OBJECTIVE:
Count the lines in the entries below that contain the string "service", treating uppercase and lowercase as distinct, and reply with the number alone.

INPUT:
^^^^^^^^^^^^^^^^

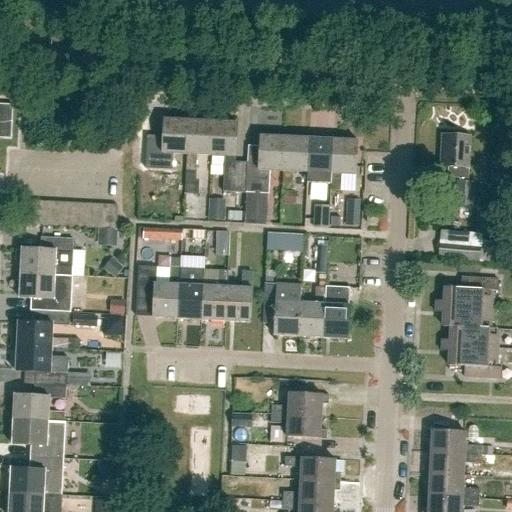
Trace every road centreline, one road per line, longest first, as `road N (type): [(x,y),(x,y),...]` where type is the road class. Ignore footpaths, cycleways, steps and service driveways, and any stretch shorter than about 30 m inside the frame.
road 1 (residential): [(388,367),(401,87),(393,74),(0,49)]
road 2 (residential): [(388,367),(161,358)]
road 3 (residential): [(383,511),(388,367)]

^^^^^^^^^^^^^^^^

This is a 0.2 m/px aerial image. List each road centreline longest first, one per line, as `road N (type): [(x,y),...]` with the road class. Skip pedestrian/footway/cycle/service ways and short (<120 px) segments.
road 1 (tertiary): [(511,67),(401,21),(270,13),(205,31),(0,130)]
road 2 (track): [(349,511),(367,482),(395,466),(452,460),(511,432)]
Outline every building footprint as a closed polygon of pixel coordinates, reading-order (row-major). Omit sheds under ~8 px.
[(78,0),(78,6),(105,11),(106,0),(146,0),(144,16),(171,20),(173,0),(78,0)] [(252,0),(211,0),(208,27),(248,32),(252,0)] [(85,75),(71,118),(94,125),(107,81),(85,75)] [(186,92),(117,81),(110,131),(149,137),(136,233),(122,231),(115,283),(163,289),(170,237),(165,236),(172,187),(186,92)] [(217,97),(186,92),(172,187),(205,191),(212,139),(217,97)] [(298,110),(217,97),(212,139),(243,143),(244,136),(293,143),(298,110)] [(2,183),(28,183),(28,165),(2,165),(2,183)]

^^^^^^^^^^^^^^^^

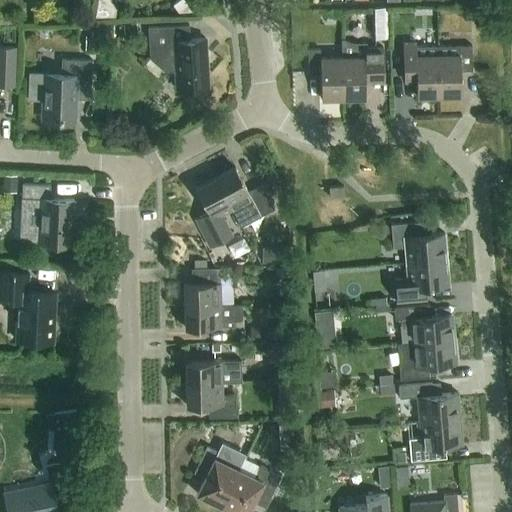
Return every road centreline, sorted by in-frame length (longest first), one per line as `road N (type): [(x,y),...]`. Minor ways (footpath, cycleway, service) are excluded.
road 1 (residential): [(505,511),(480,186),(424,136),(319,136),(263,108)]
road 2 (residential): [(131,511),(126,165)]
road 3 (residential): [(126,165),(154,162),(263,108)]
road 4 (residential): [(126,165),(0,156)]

^^^^^^^^^^^^^^^^

EXERCISE ANSWER:
3